§ Problem details
After locating the line containing "SD3 pin SCK: VP -> D18" in the entries below, please write out that line and the rest through the end exactly. Omit pictures.

(Edit difference data)
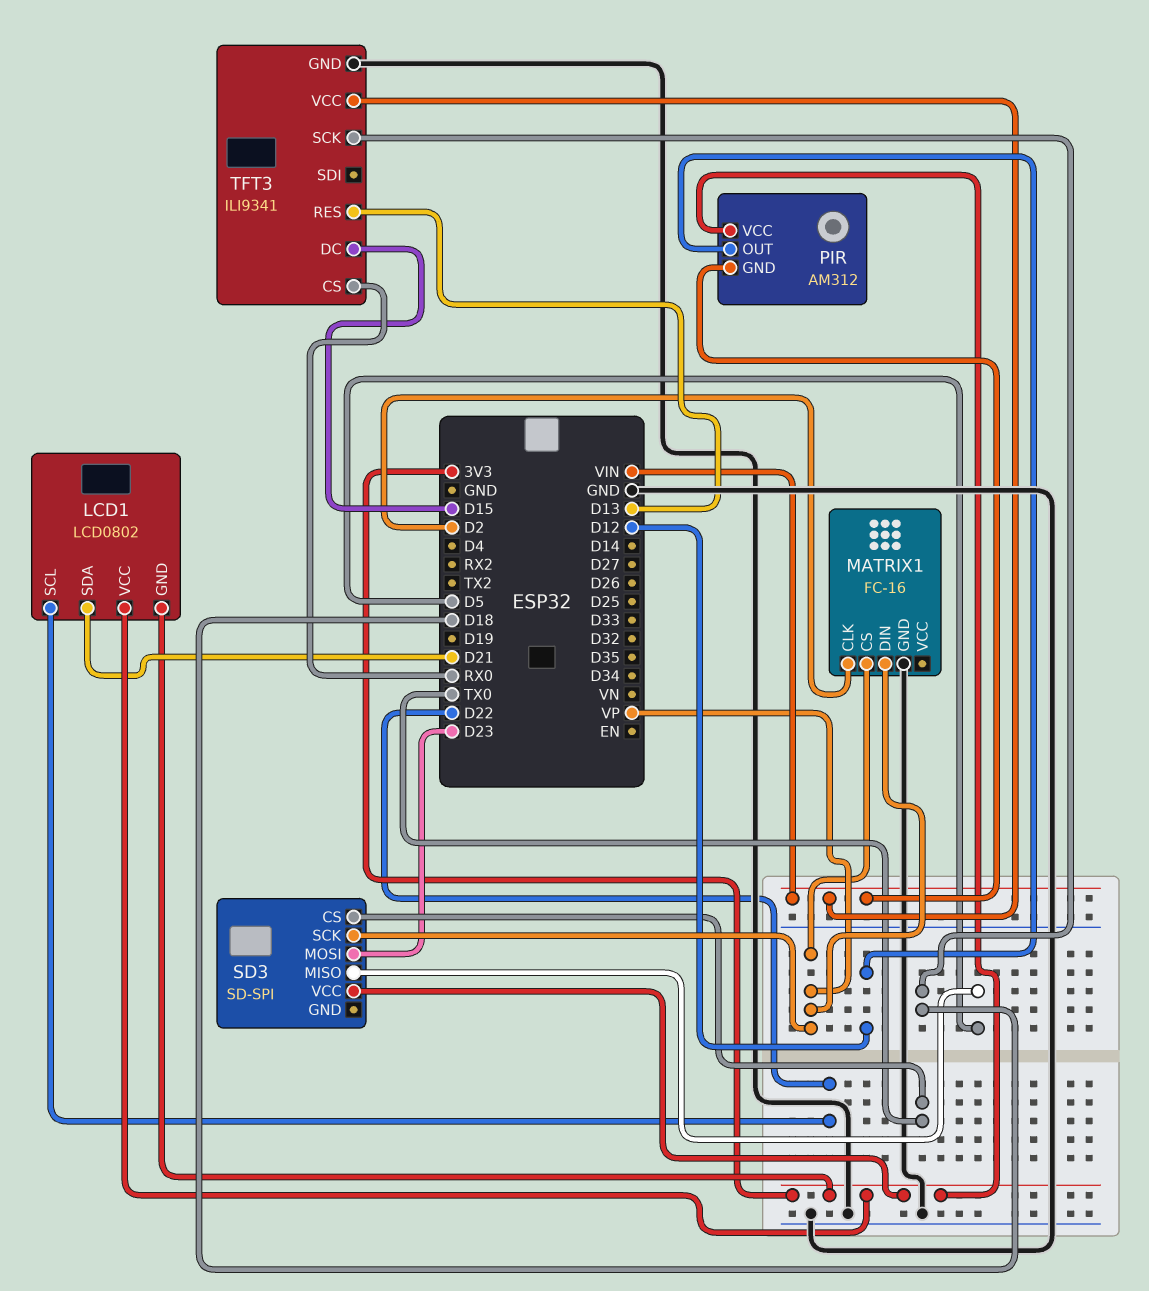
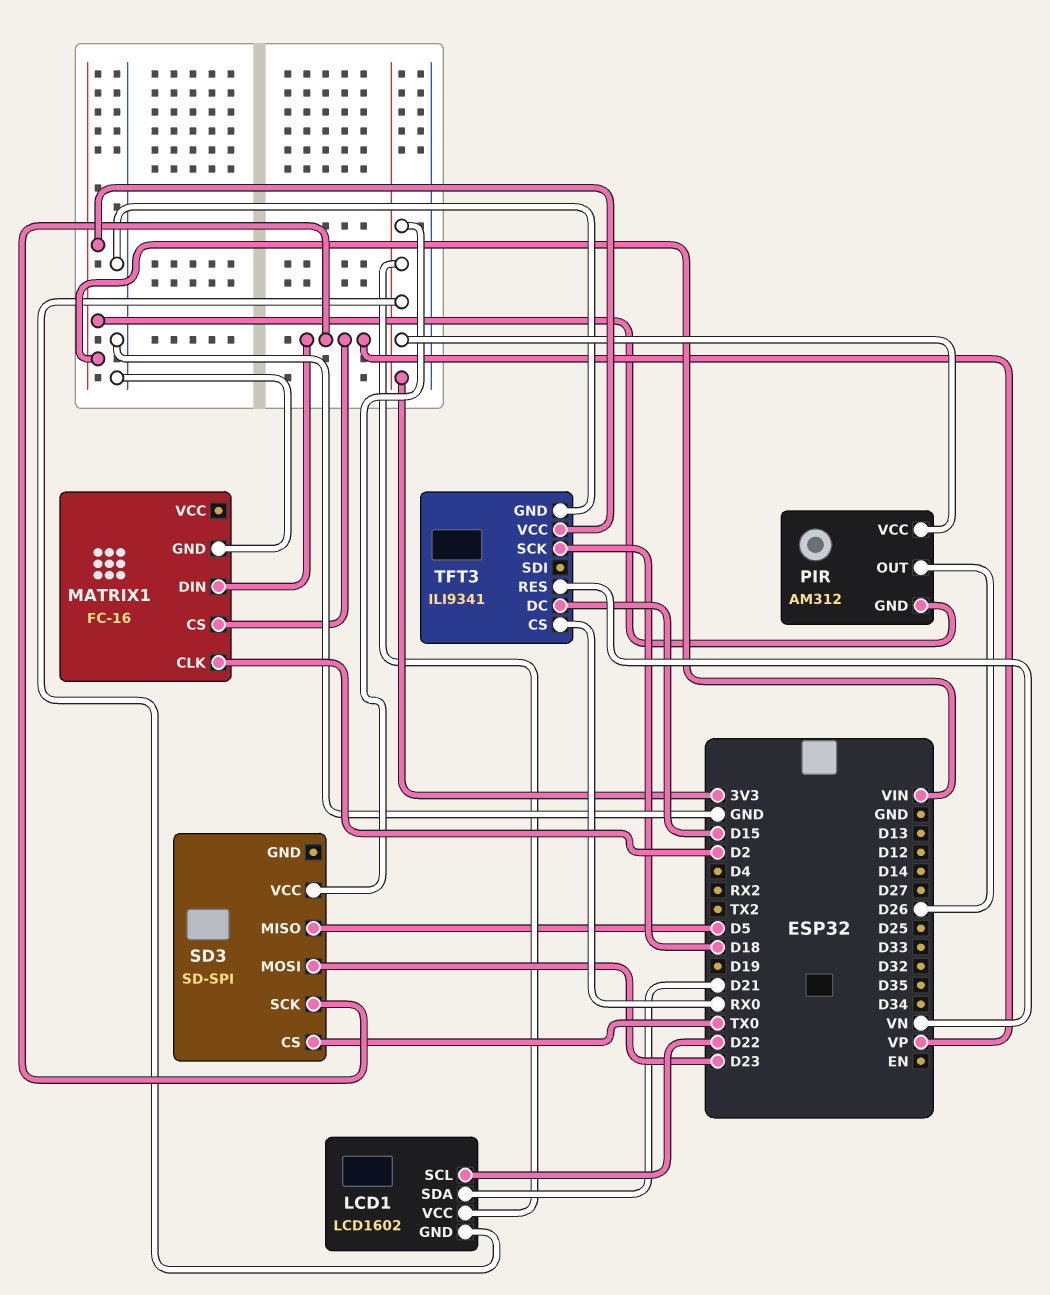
LCD1: LCD0802 -> LCD1602
PIR pin OUT: D12 -> D26
TFT3 pin RES: D13 -> VN

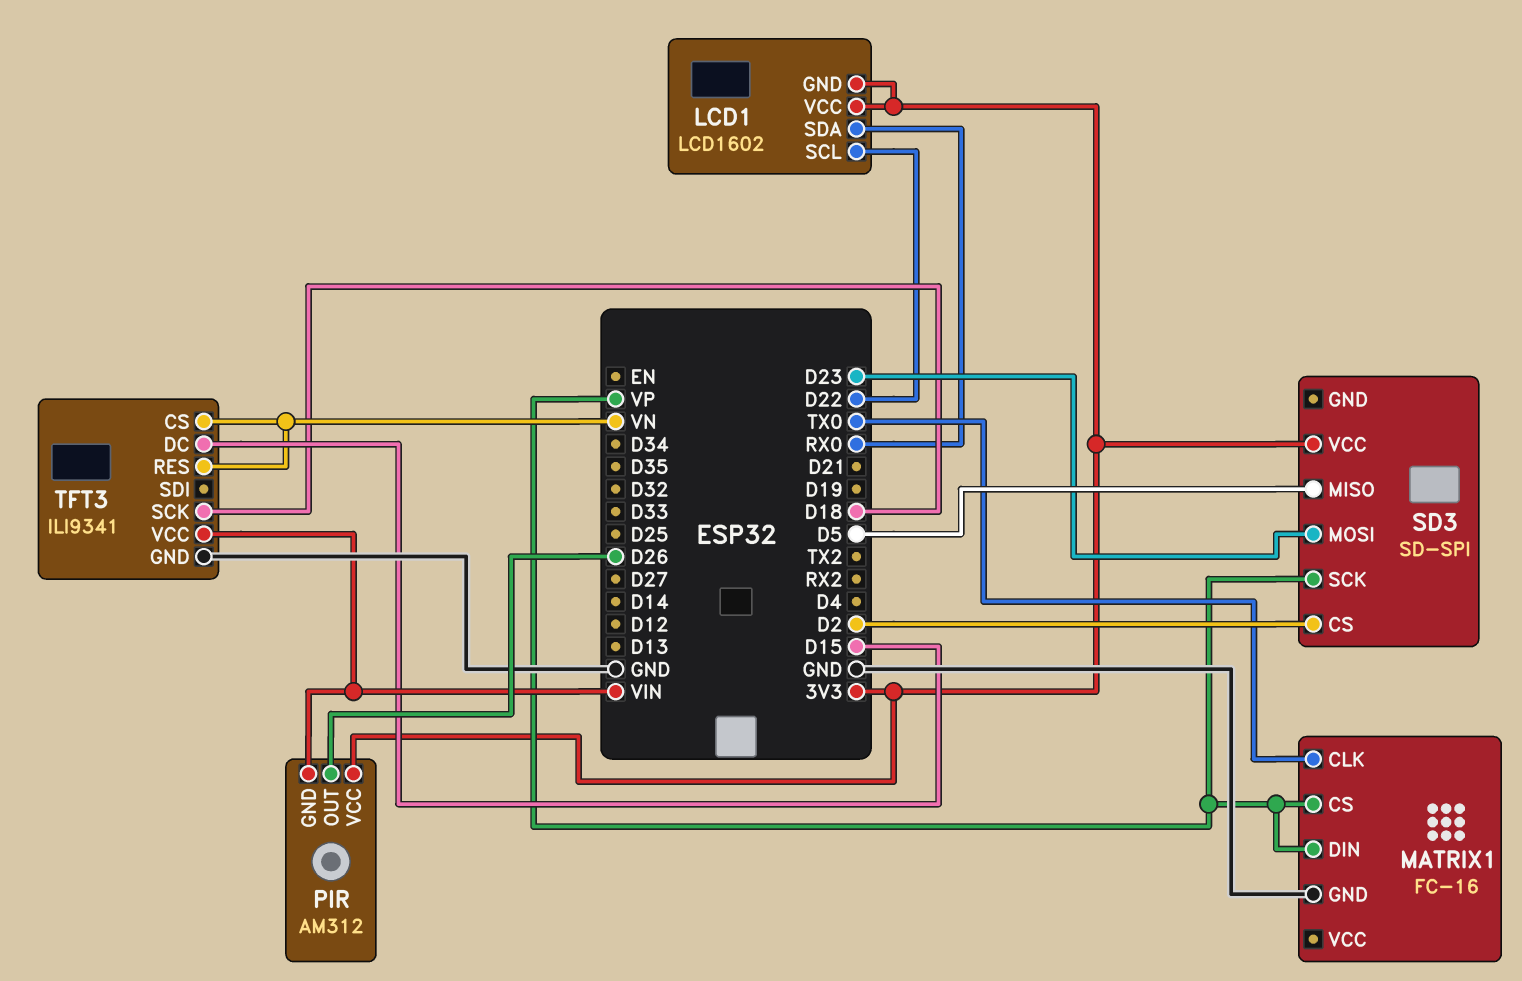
LCD1 pin SDA: D21 -> RX0
MATRIX1 pin CLK: D2 -> TX0
SD3 pin CS: TX0 -> D2
TFT3 pin CS: RX0 -> VN

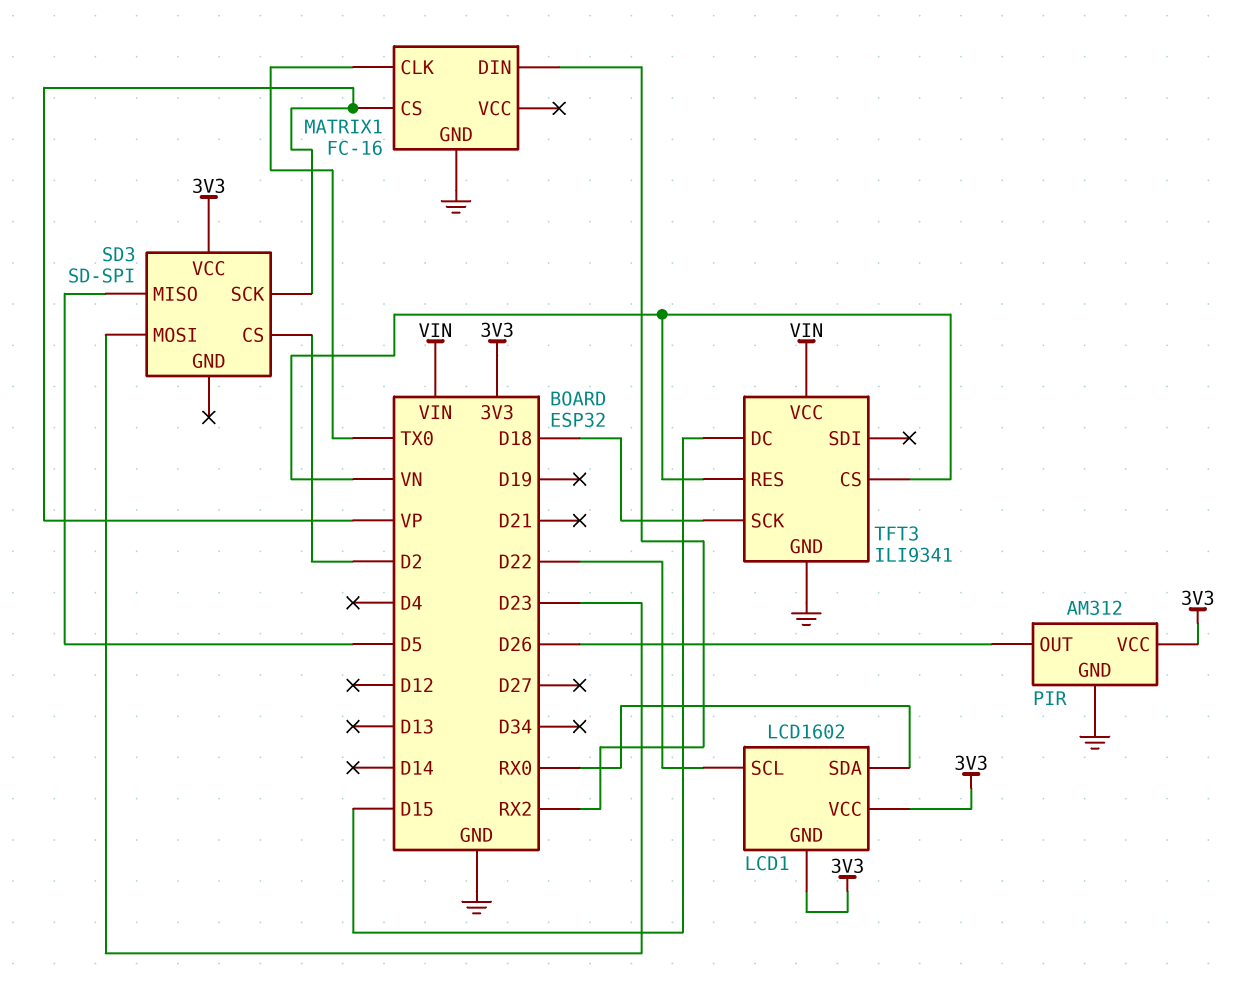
MATRIX1 pin DIN: VP -> RX2
PIR pin GND: VIN -> GND

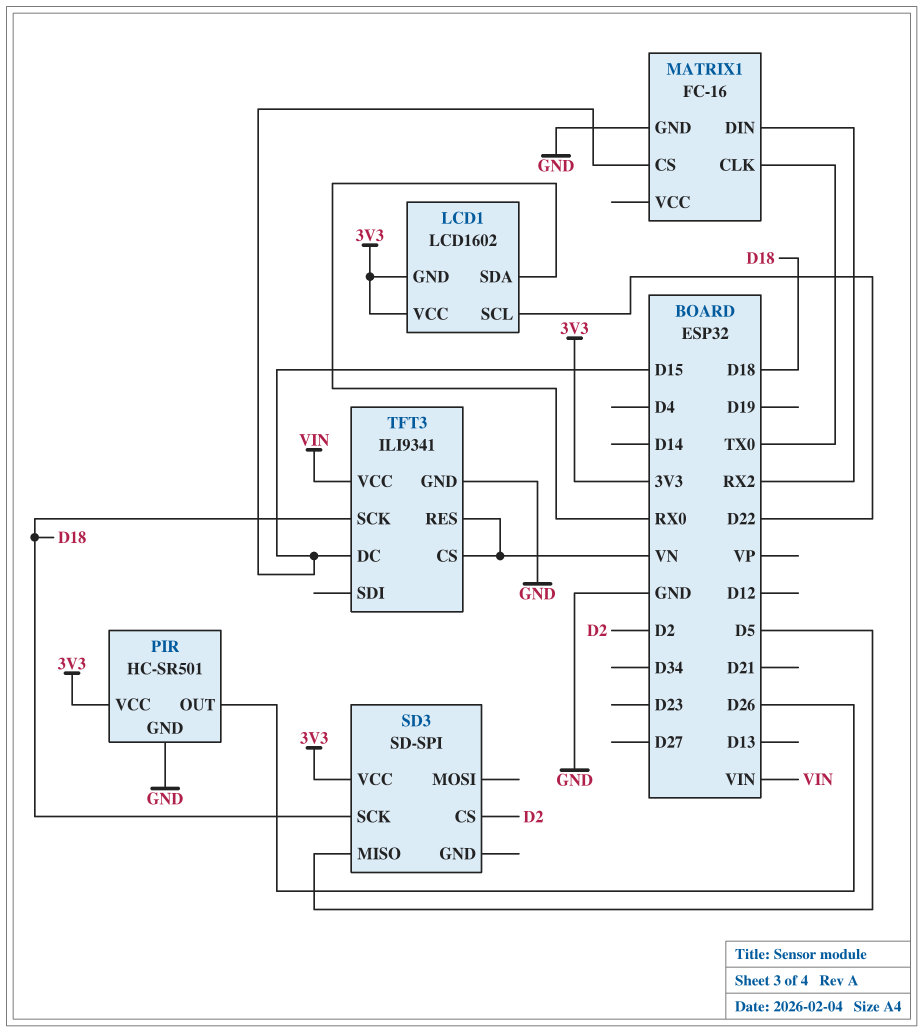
MATRIX1 pin CS: VP -> D15
PIR: AM312 -> HC-SR501
SD3 pin MOSI: D23 -> none
SD3 pin SCK: VP -> D18

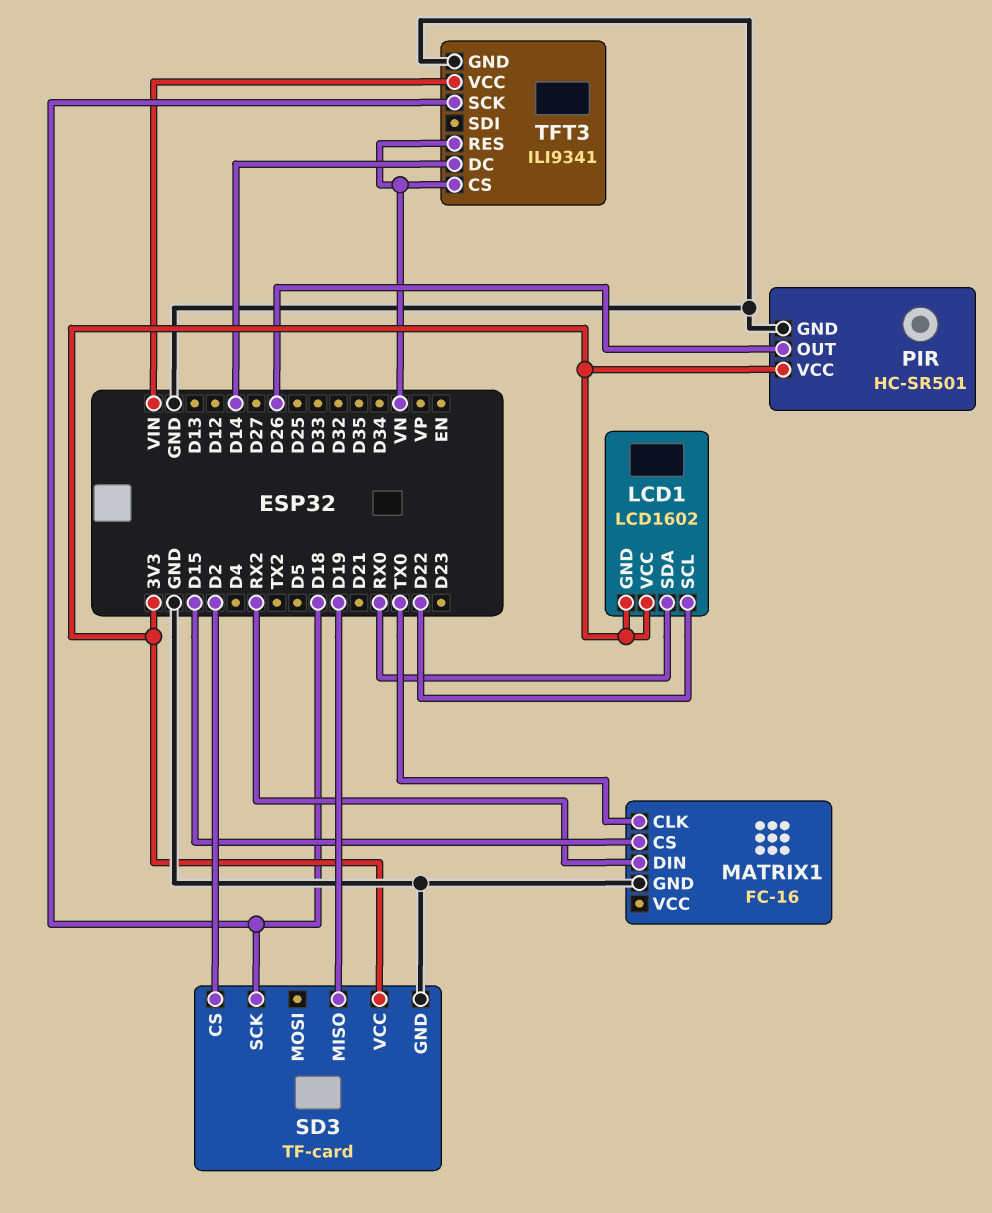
SD3: SD-SPI -> TF-card
SD3 pin GND: none -> GND
SD3 pin MISO: D5 -> D19
TFT3 pin DC: D15 -> D14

§ Output
SD3 pin SCK: VP -> D18

SD3: SD-SPI -> TF-card
SD3 pin GND: none -> GND
SD3 pin MISO: D5 -> D19
TFT3 pin DC: D15 -> D14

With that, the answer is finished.